Dataset records:
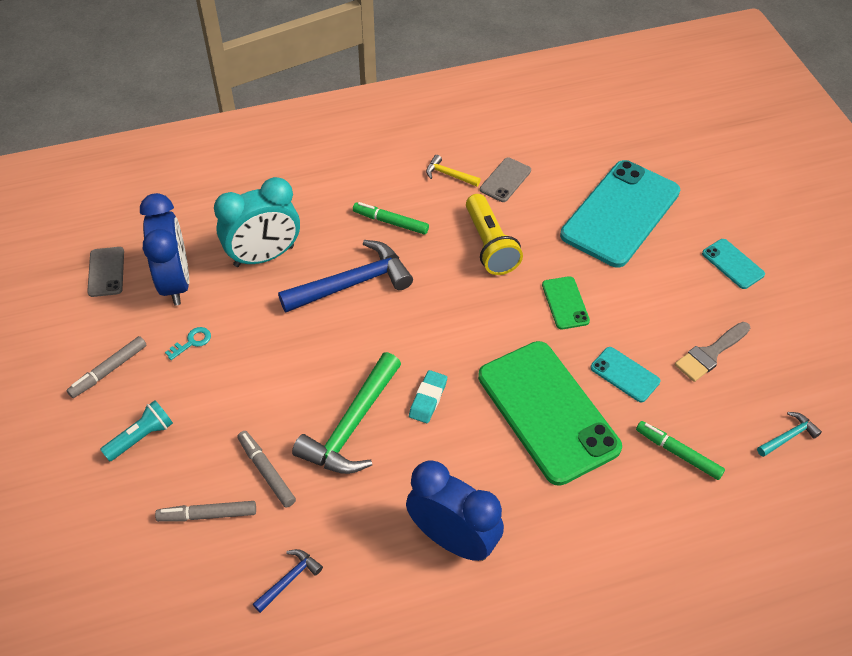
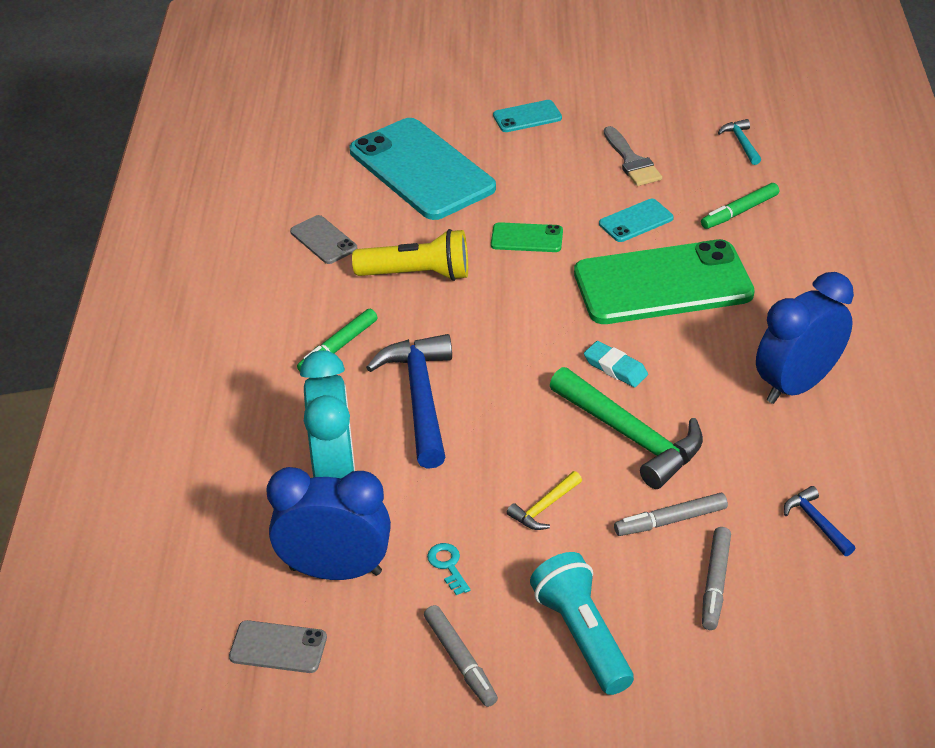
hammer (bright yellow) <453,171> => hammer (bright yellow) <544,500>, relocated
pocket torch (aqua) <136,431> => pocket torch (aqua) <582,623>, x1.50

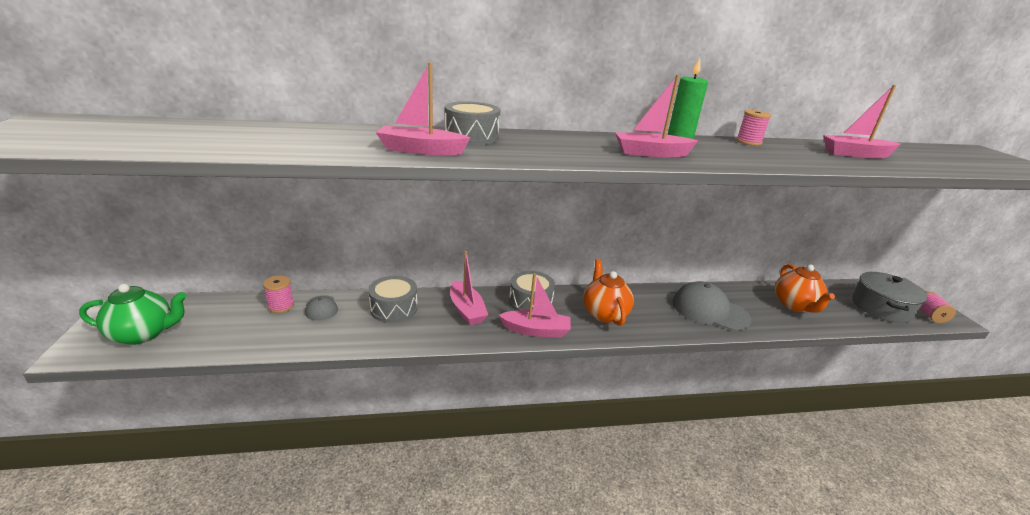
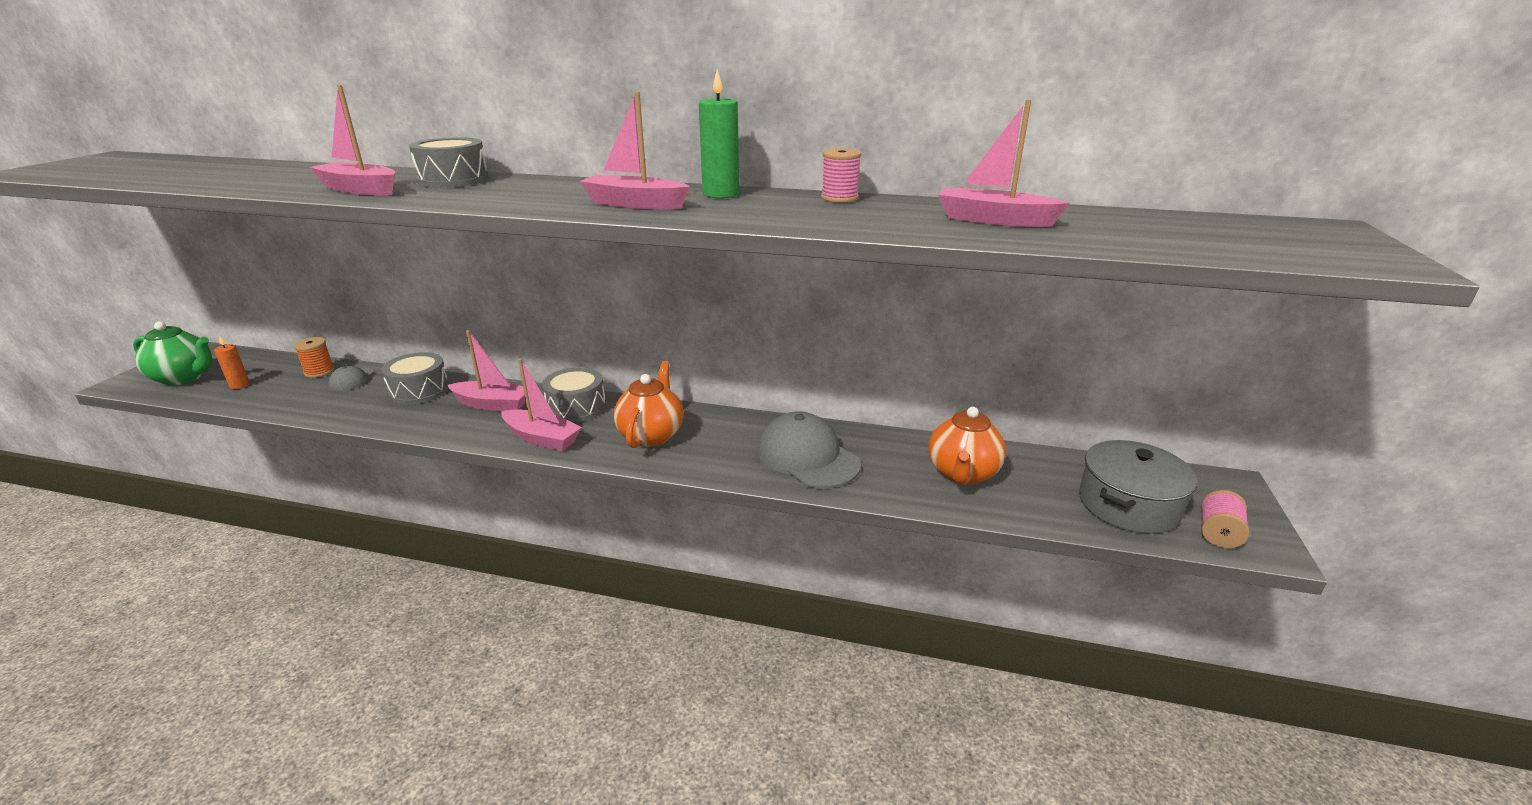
nothing => candle (orange) <232,362>
spool (pink) <278,294> => spool (orange) <314,357>
boat (pink) <469,288> => boat (pink) <486,370>, 75 degrees counterclockwise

# Task:
An exact transcription of the data above is needed, without the pictures.

# Written response:
hammer (bright yellow) <453,171> => hammer (bright yellow) <544,500>, relocated
pocket torch (aqua) <136,431> => pocket torch (aqua) <582,623>, x1.50

nothing => candle (orange) <232,362>
spool (pink) <278,294> => spool (orange) <314,357>
boat (pink) <469,288> => boat (pink) <486,370>, 75 degrees counterclockwise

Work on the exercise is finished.